Assignment: Looking through the entries, count each line where the string "AOUT" occurs, and write only the total.

[Supplied material Boundary: Start]

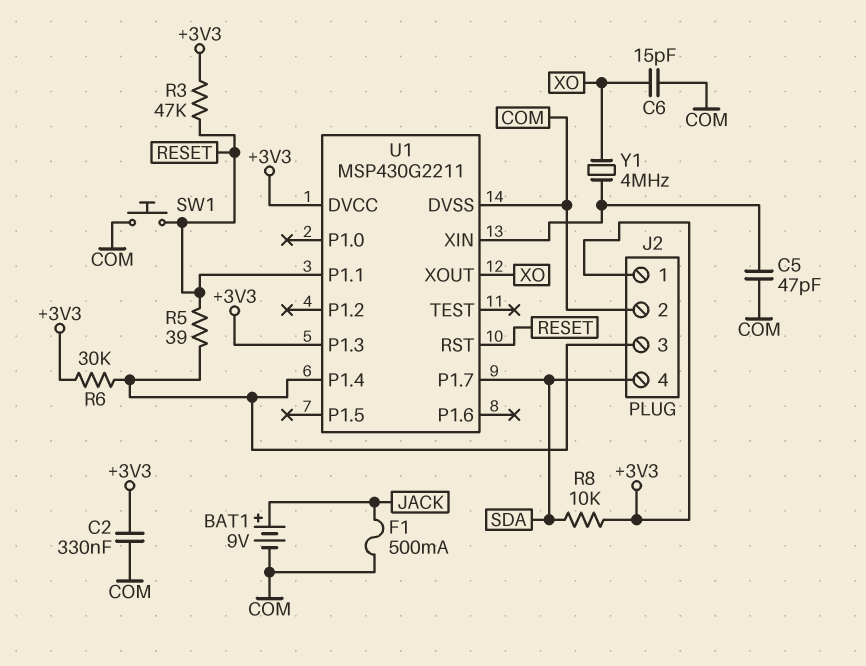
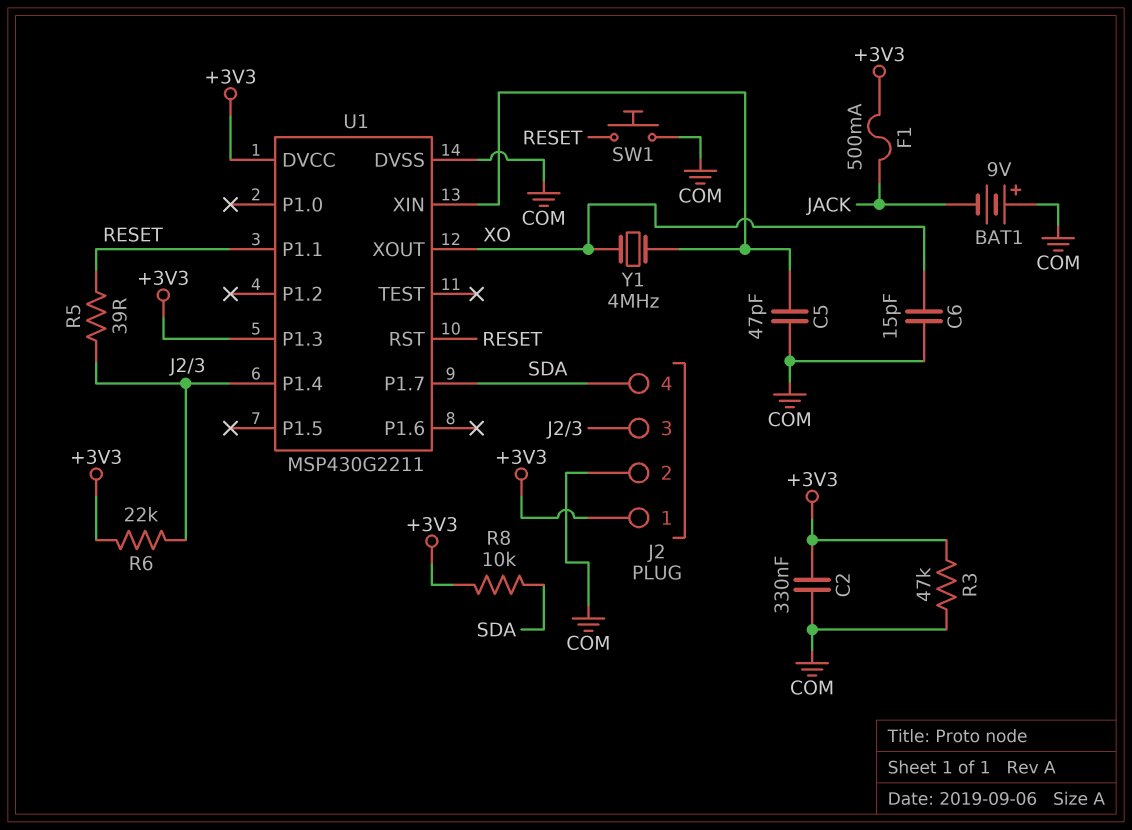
BAT1: 9V (plus JACK, minus COM) -> 9V (plus COM, minus JACK)
F1: 500mA (COM, JACK) -> 500mA (+3V3, JACK)
R3: 47k (+3V3, RESET) -> 47k (+3V3, COM)
R6: 30k (+3V3, J2/3) -> 22k (+3V3, J2/3)

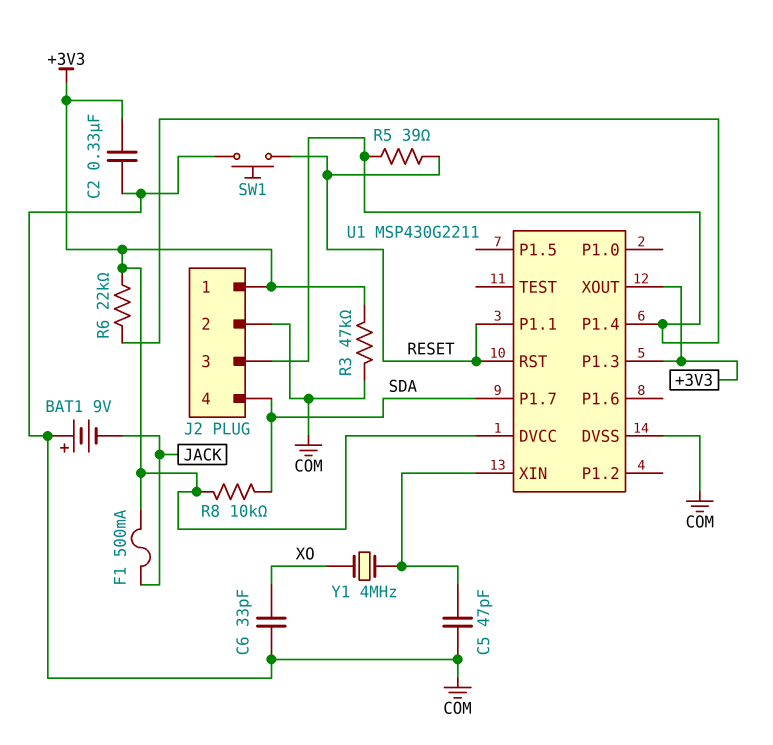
C6: 15pF (COM, XO) -> 33pF (COM, XO)
U1 pin XOUT: XO -> +3V3

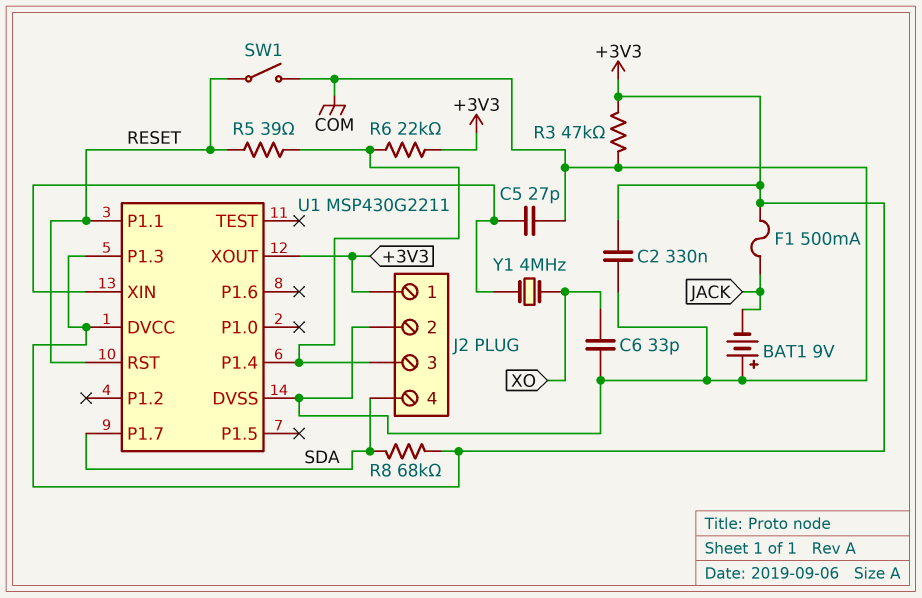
C5: 47pF (COM, U1/XIN) -> 27pF (COM, U1/XIN)
R8: 10k (+3V3, SDA) -> 68k (+3V3, SDA)
SW1: button (COM, RESET) -> switch (COM, RESET)

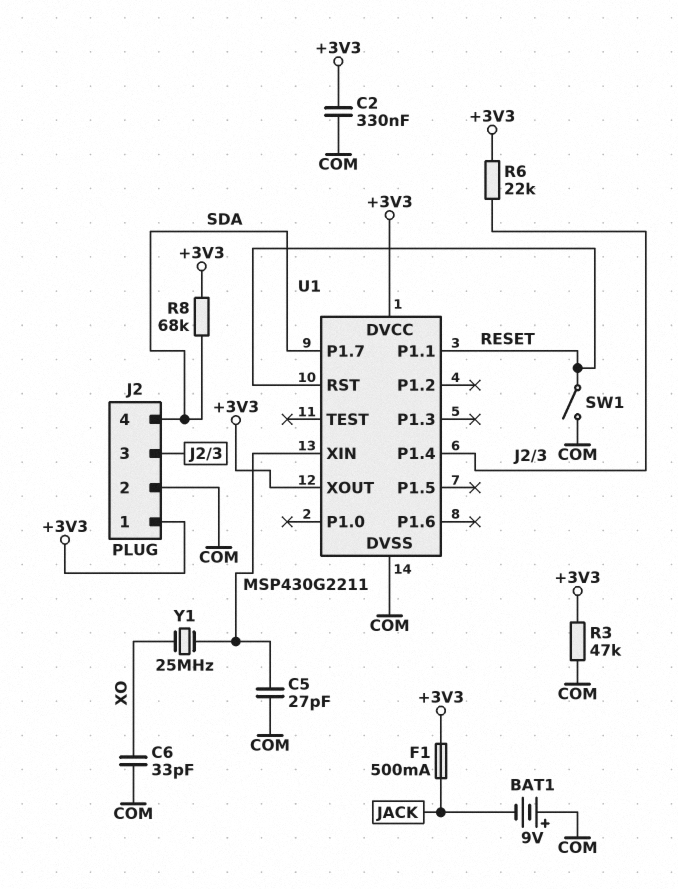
R5: 39 (J2/3, RESET) -> none
U1 pin P1.3: +3V3 -> none
Y1: 4MHz (U1/XIN, XO) -> 25MHz (U1/XIN, XO)

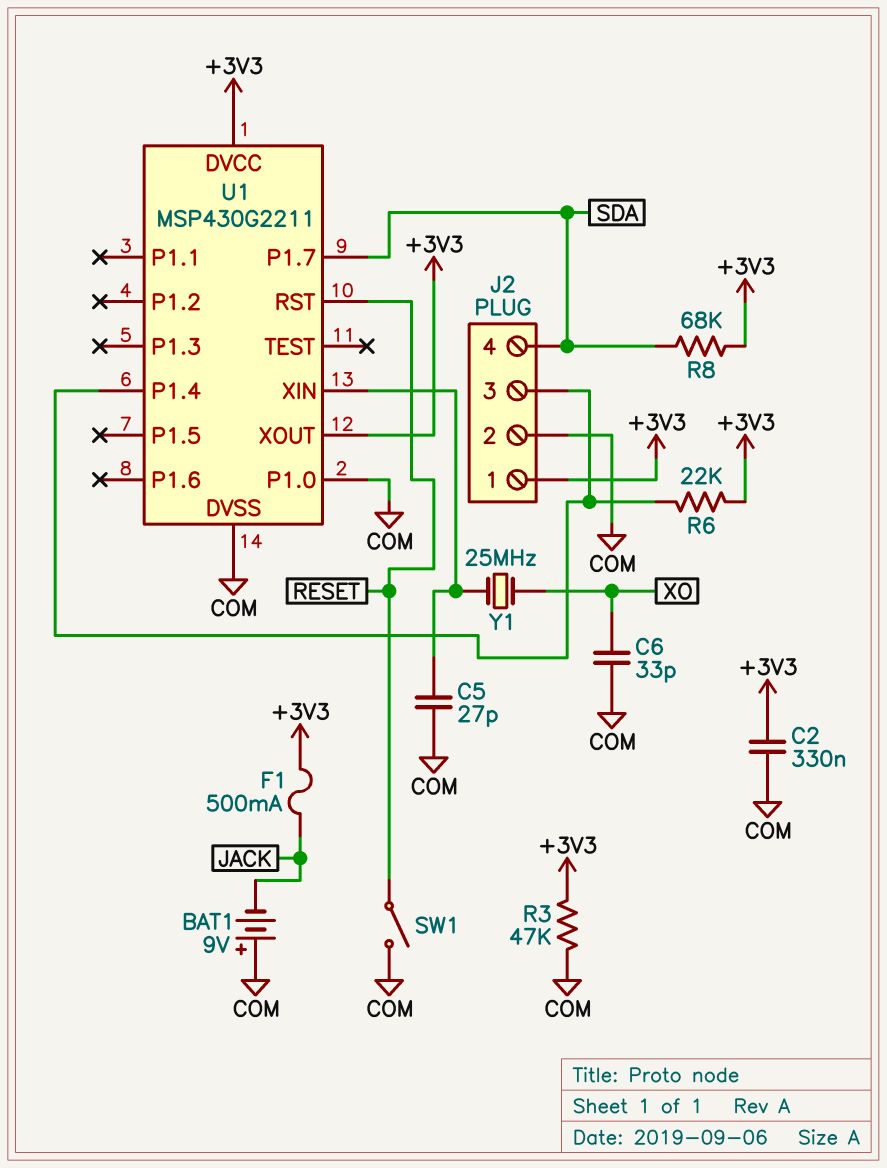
U1 pin P1.0: none -> COM
U1 pin P1.1: RESET -> none

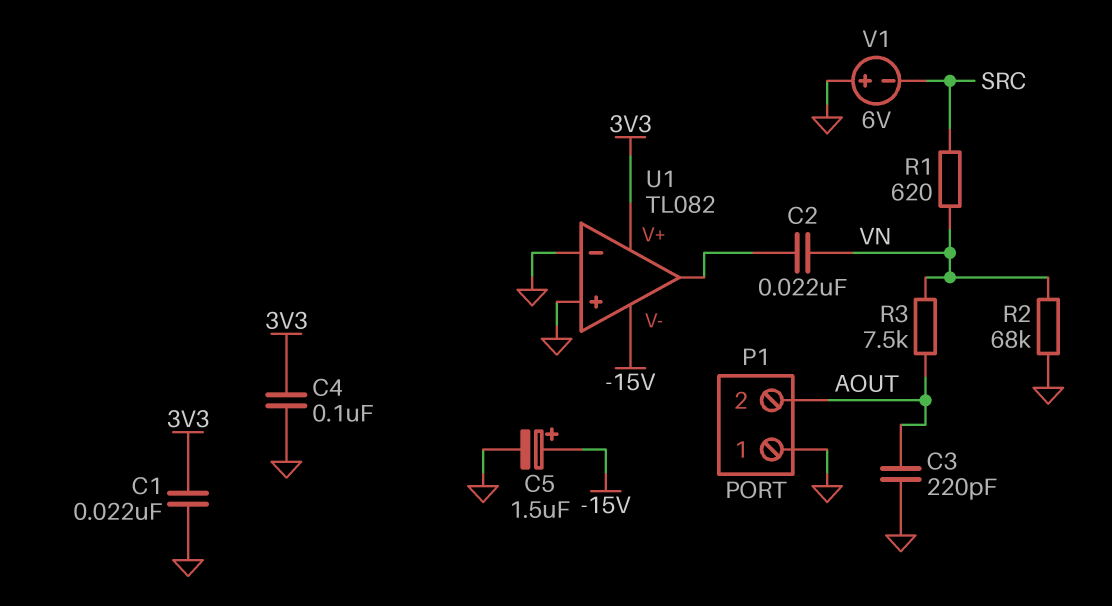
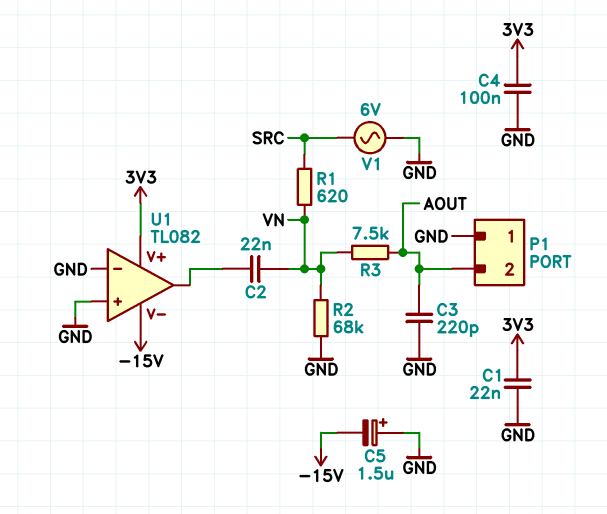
C5: 1.5uF (plus -15V, minus GND) -> 1.5uF (plus GND, minus -15V)
V1: 6V (plus GND, minus SRC) -> AC 6V (GND, SRC)

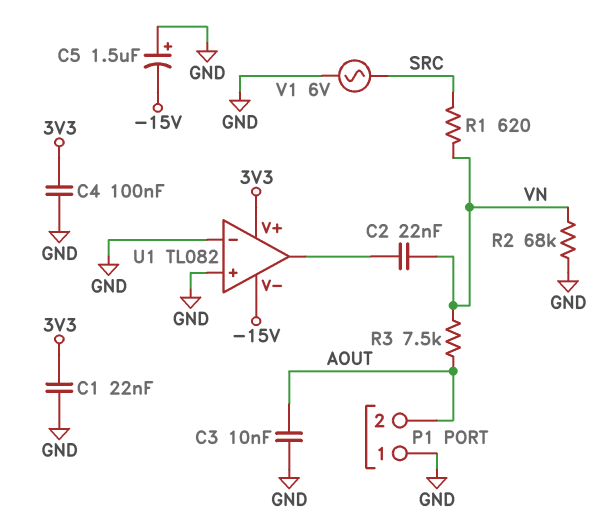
C3: 220pF (AOUT, GND) -> 10nF (AOUT, GND)

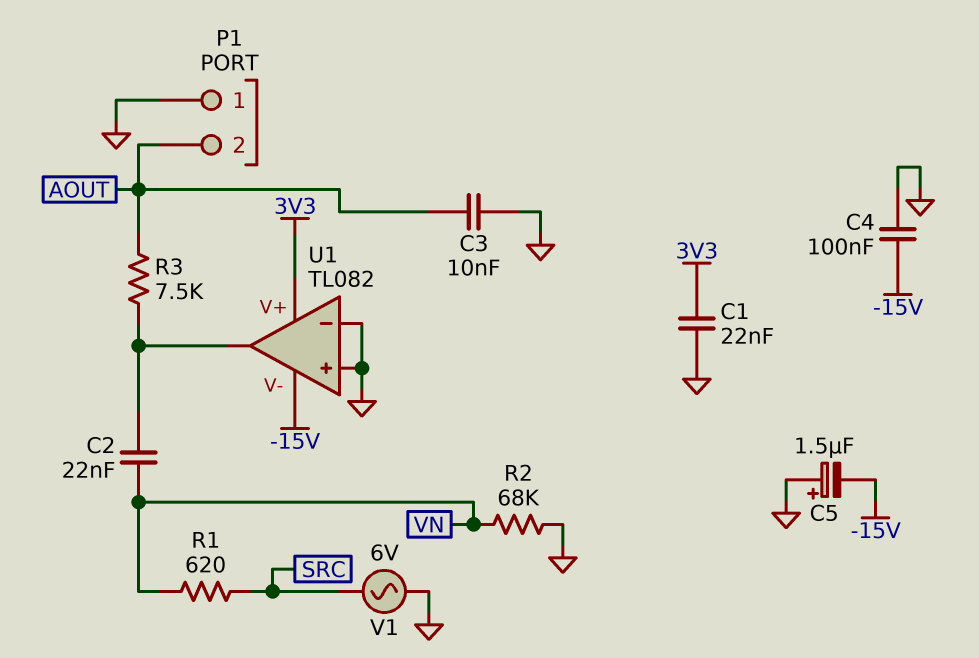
C4: 100nF (3V3, GND) -> 100nF (-15V, GND)
R3: 7.5k (AOUT, VN) -> 7.5k (AOUT, U1/out)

[Supplied material Boundary: End]

The answer: 2